# [WHAT IS REQUIRED]
Each line containing the string "TICK" should be copied out of the entries.

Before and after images

+++

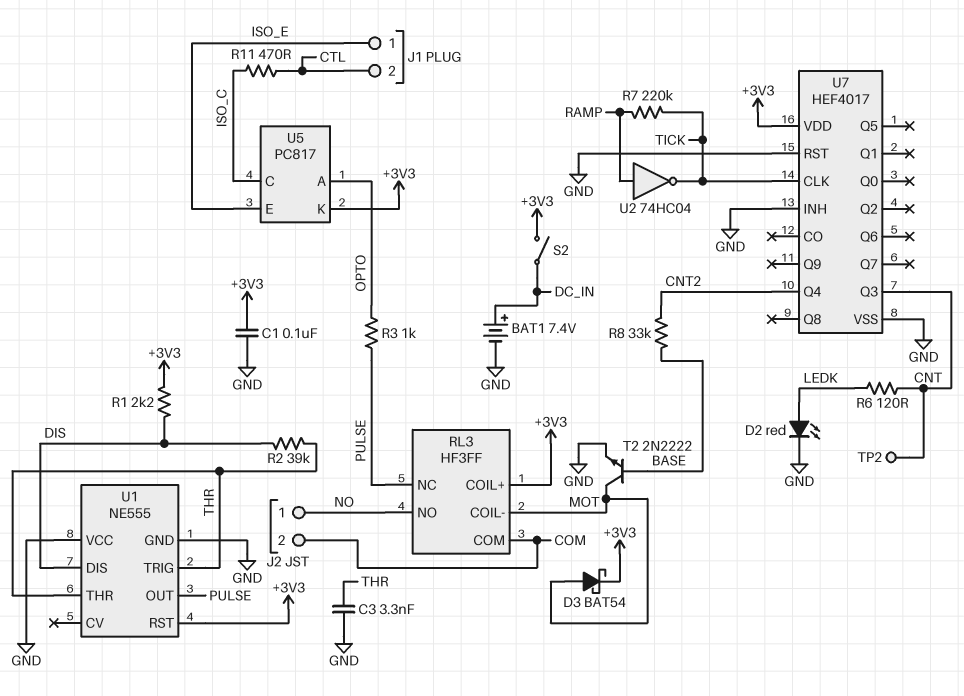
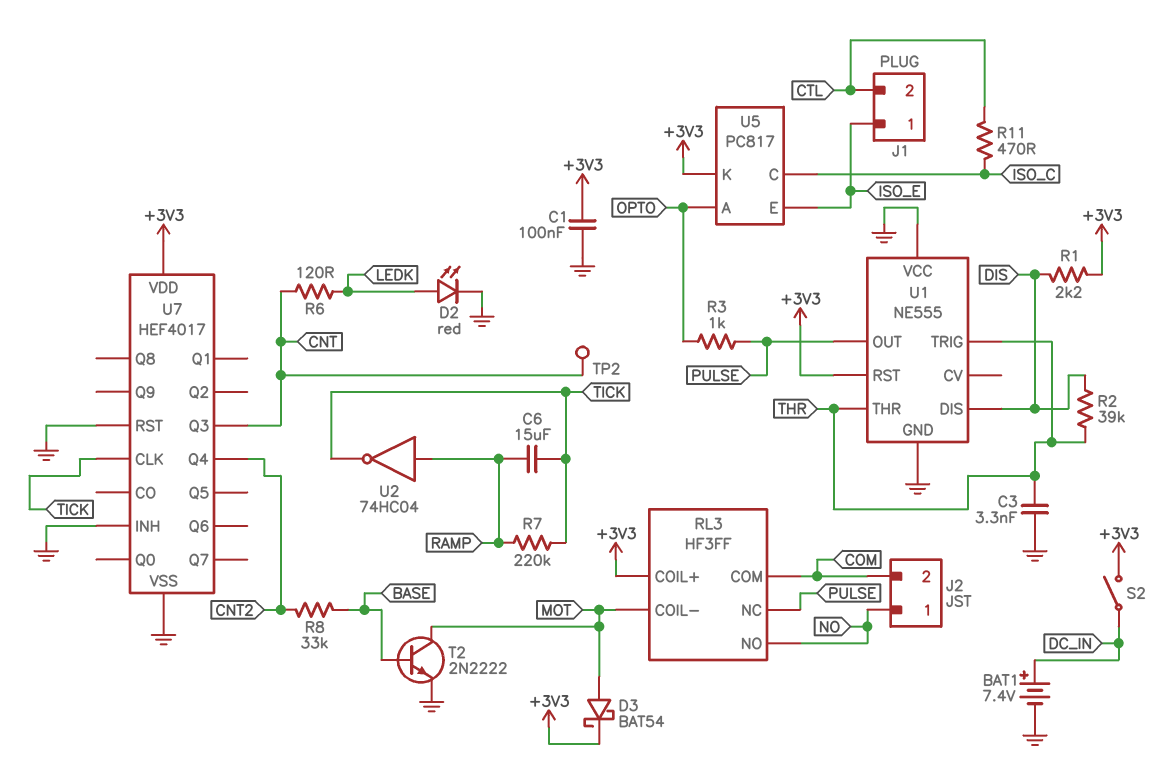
C6: none -> 15uF (RAMP, TICK)

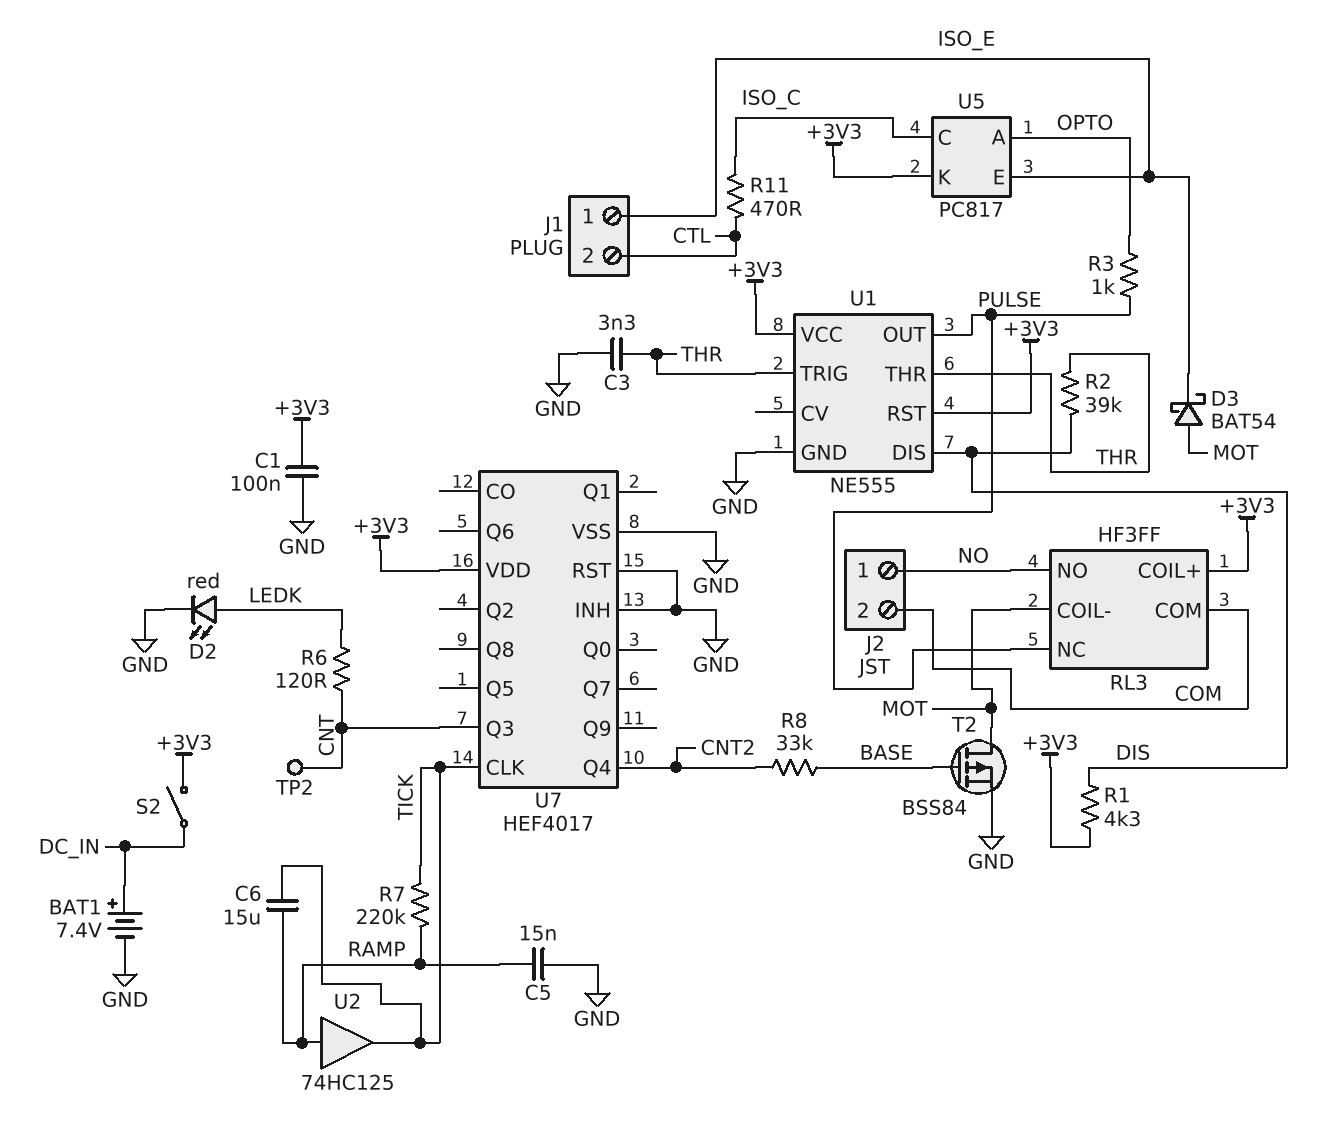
C5: none -> 15nF (GND, RAMP)
D3: schottky BAT54 (A MOT, K +3V3) -> schottky BAT54 (A MOT, K ISO_E)
R1: 2.2k (+3V3, DIS) -> 4.3k (+3V3, DIS)
T2: NPN 2N2222 (B BASE, C MOT, E GND) -> PMOS BSS84 (G BASE, D MOT, S GND)
U1 pin VCC: GND -> +3V3
U2: NOT 74HC04 (in RAMP, out TICK) -> buffer 74HC125 (in RAMP, out TICK)

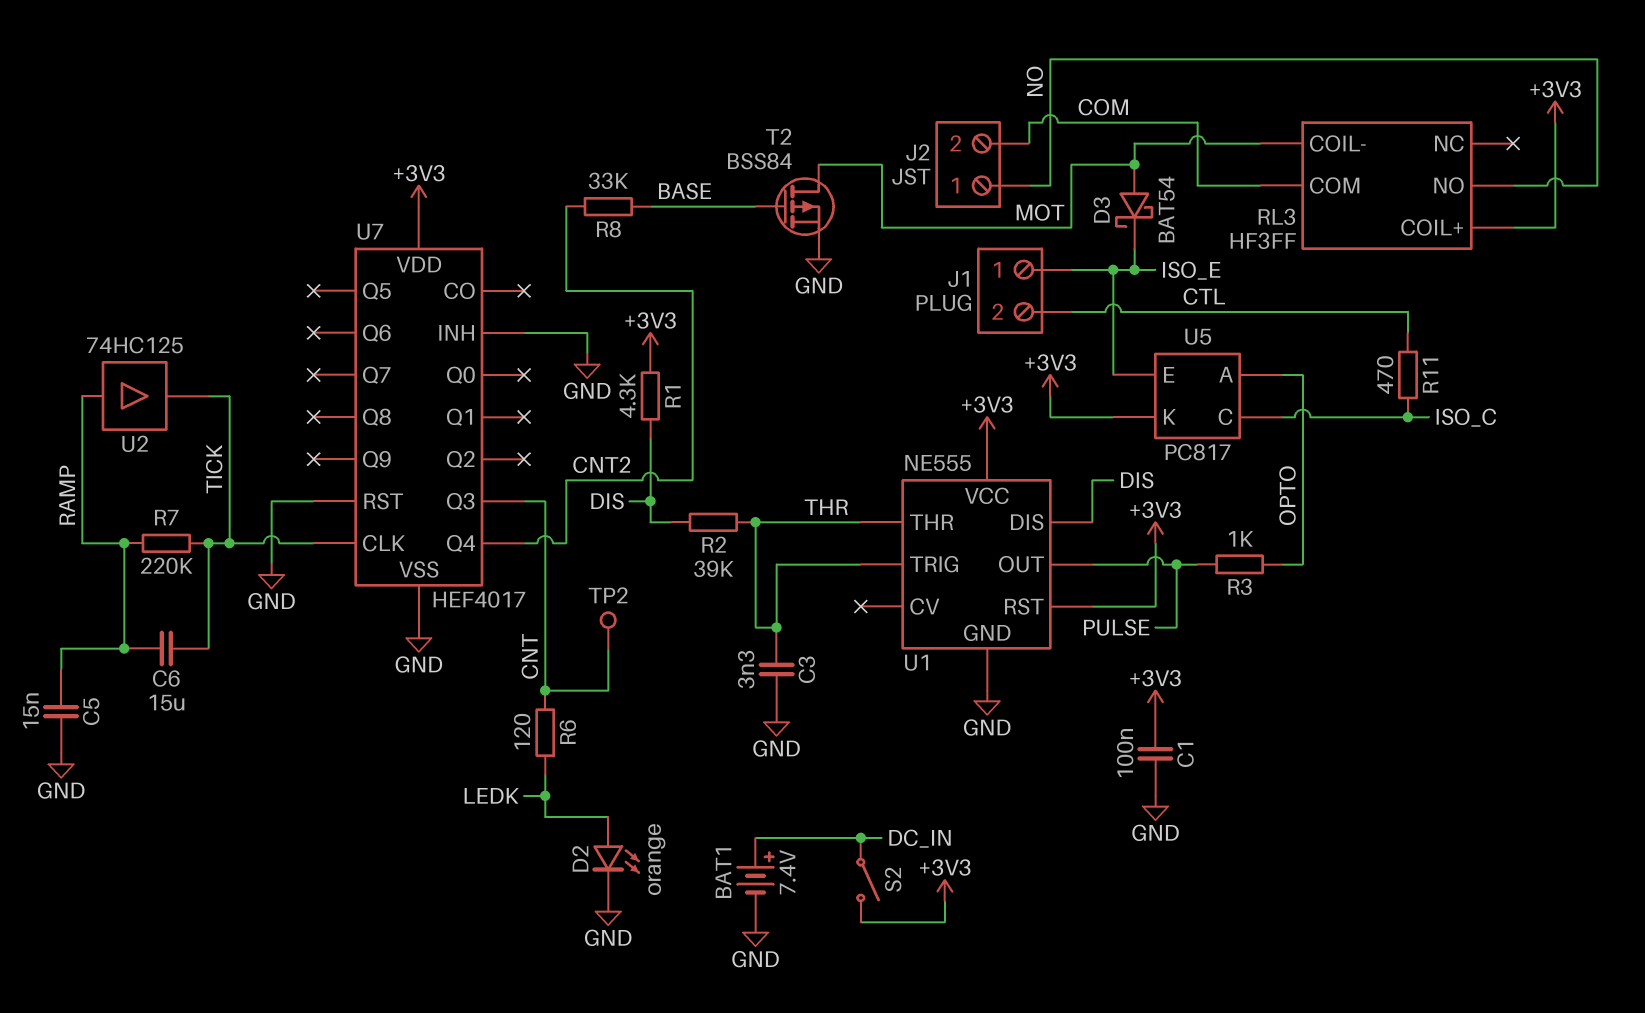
D2: LED red (A LEDK, K GND) -> LED orange (A LEDK, K GND)
RL3 pin NC: PULSE -> none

+++

# [OUTPUT FOR THIS TASK]
C6: none -> 15uF (RAMP, TICK)
U2: NOT 74HC04 (in RAMP, out TICK) -> buffer 74HC125 (in RAMP, out TICK)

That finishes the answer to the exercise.